RECORDS FOR THIS TASK ▸
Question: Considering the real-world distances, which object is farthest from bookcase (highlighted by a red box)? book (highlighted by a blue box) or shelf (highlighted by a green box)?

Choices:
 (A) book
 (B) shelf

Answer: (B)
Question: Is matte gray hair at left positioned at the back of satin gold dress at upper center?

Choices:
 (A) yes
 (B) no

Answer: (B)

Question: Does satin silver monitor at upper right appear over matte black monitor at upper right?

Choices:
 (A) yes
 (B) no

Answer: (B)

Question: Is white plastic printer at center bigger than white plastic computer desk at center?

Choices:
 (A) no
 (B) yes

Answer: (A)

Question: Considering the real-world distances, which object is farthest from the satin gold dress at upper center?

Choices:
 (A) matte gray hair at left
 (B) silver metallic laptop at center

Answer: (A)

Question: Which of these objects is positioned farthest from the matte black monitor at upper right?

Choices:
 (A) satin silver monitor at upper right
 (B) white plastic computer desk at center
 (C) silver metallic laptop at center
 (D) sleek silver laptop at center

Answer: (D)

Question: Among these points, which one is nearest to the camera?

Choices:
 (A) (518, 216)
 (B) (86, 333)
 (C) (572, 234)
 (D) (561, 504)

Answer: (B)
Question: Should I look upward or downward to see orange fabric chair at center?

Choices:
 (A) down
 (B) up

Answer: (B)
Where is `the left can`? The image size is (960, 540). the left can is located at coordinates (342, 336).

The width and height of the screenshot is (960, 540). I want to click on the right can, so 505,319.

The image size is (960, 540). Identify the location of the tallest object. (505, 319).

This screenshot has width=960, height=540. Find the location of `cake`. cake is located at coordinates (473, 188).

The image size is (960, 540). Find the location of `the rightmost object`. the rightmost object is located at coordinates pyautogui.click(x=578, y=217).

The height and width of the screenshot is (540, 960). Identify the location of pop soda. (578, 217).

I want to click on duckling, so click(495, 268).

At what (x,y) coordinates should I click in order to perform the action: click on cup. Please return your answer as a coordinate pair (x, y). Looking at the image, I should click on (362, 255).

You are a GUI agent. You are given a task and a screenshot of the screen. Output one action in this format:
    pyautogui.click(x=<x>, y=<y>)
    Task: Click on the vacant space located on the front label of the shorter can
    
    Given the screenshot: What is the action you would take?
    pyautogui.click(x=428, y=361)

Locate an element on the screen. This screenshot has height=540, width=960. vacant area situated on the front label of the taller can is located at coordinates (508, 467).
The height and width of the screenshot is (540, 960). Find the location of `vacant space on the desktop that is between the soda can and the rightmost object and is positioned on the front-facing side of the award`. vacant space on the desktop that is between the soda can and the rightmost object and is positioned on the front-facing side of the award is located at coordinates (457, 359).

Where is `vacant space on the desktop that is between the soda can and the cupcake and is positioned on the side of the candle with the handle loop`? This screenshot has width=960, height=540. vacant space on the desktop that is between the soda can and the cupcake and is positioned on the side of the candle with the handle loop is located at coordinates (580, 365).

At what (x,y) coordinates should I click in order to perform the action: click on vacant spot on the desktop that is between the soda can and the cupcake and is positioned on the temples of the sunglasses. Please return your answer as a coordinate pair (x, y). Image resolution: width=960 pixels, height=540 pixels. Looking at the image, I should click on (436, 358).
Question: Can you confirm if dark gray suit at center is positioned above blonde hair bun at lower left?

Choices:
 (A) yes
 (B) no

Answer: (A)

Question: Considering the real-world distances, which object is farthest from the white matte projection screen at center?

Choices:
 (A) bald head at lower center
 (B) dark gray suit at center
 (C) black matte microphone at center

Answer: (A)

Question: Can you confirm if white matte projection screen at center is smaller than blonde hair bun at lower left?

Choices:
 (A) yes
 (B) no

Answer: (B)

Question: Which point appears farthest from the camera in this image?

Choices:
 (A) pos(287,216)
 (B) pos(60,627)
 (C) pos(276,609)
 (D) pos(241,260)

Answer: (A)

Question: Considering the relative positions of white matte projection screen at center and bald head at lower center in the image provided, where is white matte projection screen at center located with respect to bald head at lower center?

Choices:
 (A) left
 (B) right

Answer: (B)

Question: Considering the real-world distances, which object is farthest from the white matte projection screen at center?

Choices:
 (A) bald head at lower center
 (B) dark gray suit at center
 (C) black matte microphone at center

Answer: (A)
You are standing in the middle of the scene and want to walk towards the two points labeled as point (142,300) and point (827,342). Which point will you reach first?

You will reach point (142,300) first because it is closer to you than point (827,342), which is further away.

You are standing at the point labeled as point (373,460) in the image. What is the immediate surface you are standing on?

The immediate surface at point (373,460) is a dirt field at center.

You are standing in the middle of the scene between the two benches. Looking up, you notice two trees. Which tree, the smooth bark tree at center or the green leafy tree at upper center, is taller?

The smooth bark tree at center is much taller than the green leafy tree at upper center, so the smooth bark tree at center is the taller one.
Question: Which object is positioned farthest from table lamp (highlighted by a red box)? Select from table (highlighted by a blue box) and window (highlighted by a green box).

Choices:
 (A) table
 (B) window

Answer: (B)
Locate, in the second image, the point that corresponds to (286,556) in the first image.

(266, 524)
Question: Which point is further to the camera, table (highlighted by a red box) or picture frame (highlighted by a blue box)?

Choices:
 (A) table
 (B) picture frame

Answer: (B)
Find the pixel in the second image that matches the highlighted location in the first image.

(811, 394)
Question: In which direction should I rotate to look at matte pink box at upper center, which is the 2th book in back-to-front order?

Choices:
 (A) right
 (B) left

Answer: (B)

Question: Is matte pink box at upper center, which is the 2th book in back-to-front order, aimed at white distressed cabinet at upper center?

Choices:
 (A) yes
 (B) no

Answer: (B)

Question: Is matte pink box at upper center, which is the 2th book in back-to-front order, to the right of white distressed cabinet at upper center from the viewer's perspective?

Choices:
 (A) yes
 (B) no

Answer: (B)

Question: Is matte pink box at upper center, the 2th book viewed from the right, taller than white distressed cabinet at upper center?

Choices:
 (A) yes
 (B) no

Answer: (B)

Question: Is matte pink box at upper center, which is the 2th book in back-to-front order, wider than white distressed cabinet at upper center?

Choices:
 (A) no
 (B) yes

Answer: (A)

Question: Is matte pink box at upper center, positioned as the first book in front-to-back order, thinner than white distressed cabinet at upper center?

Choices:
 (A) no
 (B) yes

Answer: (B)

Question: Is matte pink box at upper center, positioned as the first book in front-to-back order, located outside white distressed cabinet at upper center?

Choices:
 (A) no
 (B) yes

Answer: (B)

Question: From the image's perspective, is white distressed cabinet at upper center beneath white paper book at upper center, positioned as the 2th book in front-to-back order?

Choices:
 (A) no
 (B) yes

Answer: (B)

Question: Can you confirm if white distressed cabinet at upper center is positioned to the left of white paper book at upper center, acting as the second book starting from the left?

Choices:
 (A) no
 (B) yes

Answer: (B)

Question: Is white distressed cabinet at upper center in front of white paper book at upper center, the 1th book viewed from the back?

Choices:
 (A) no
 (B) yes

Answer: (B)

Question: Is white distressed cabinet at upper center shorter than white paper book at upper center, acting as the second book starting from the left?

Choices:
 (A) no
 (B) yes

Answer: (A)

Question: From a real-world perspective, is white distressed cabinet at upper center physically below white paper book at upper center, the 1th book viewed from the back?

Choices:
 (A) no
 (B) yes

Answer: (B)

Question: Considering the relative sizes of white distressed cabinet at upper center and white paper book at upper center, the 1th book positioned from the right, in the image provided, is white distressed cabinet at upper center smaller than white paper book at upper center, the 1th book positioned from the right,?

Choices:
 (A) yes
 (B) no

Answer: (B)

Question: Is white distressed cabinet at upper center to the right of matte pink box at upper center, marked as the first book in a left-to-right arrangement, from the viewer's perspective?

WRITTEN TASK ▸
Reproduce word for word the lines of the data above, starting with the line containing "at white distressed cabinet at upper center?" and ending with the line containing "Question: Is matte pink box at upper center, the", both included.

PROBLEM SOLUTION ▸
Question: Is matte pink box at upper center, which is the 2th book in back-to-front order, aimed at white distressed cabinet at upper center?

Choices:
 (A) yes
 (B) no

Answer: (B)

Question: Is matte pink box at upper center, which is the 2th book in back-to-front order, to the right of white distressed cabinet at upper center from the viewer's perspective?

Choices:
 (A) yes
 (B) no

Answer: (B)

Question: Is matte pink box at upper center, the 2th book viewed from the right, taller than white distressed cabinet at upper center?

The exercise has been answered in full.